─── Data listing ───
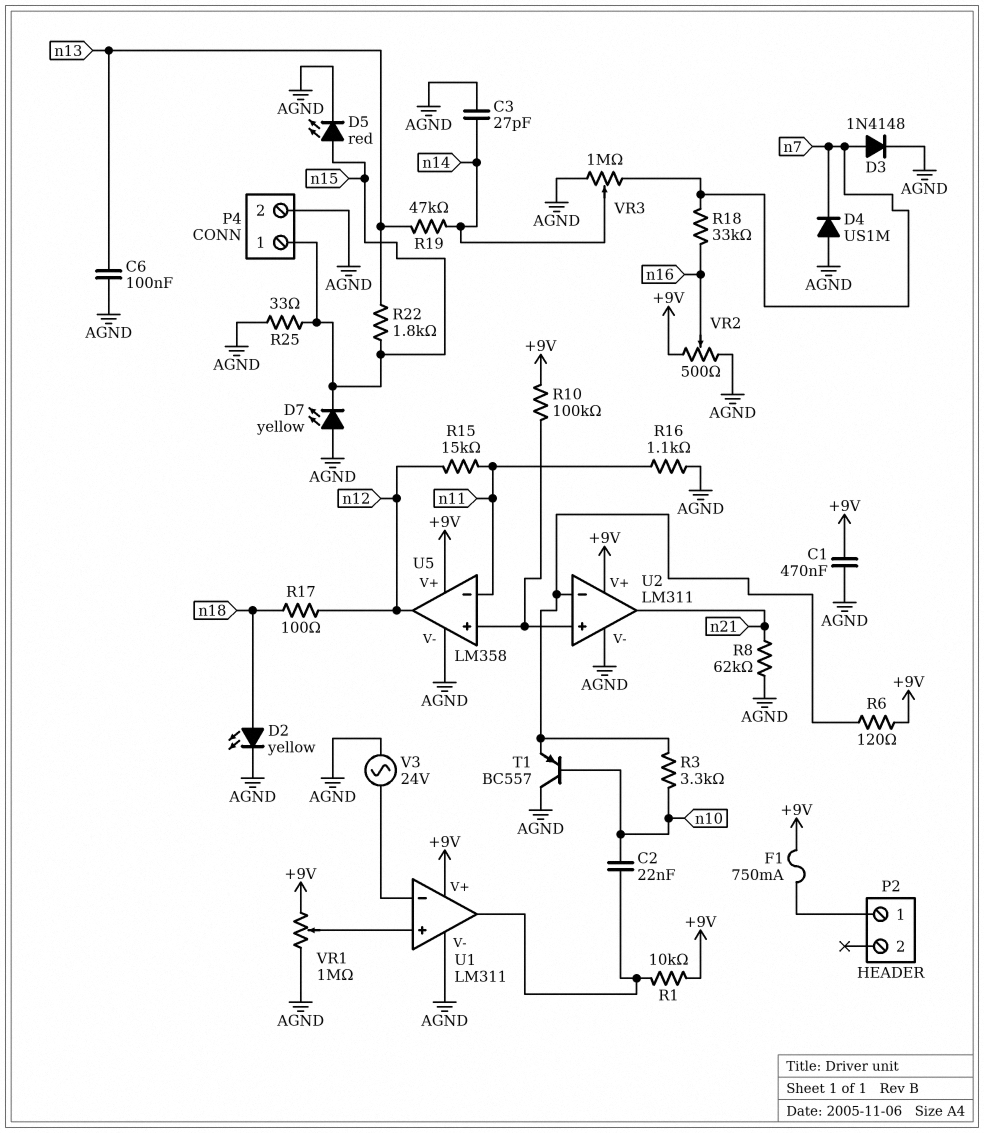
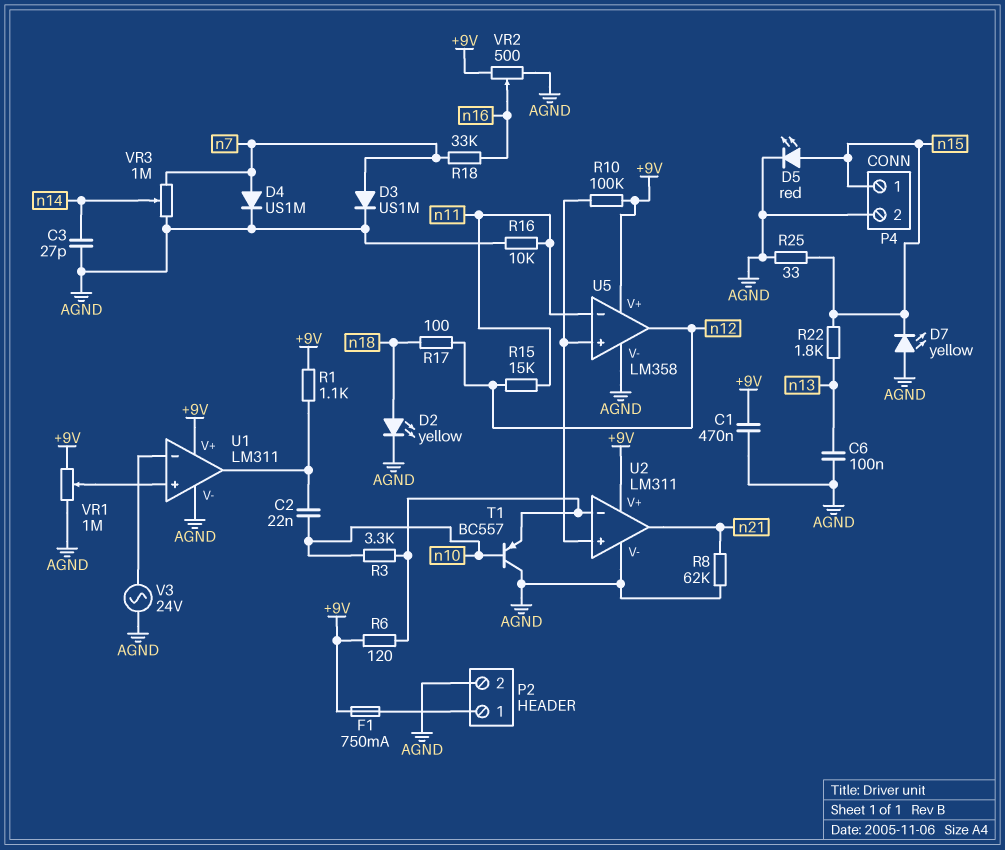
D3: diode 1N4148 (A n7, K AGND) -> diode US1M (A n7, K AGND)
D4: diode US1M (A AGND, K n7) -> diode US1M (A n7, K AGND)
P2 pin 2: none -> AGND
R1: 10k (+9V, U1/out) -> 1.1k (+9V, U1/out)
R16: 1.1k (AGND, n11) -> 10k (AGND, n11)
R19: 47k (n13, n14) -> none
───
Exercise requirements:
Please set down the records above verbatim, with each picture left out.

Exercise solution:
D3: diode 1N4148 (A n7, K AGND) -> diode US1M (A n7, K AGND)
D4: diode US1M (A AGND, K n7) -> diode US1M (A n7, K AGND)
P2 pin 2: none -> AGND
R1: 10k (+9V, U1/out) -> 1.1k (+9V, U1/out)
R16: 1.1k (AGND, n11) -> 10k (AGND, n11)
R19: 47k (n13, n14) -> none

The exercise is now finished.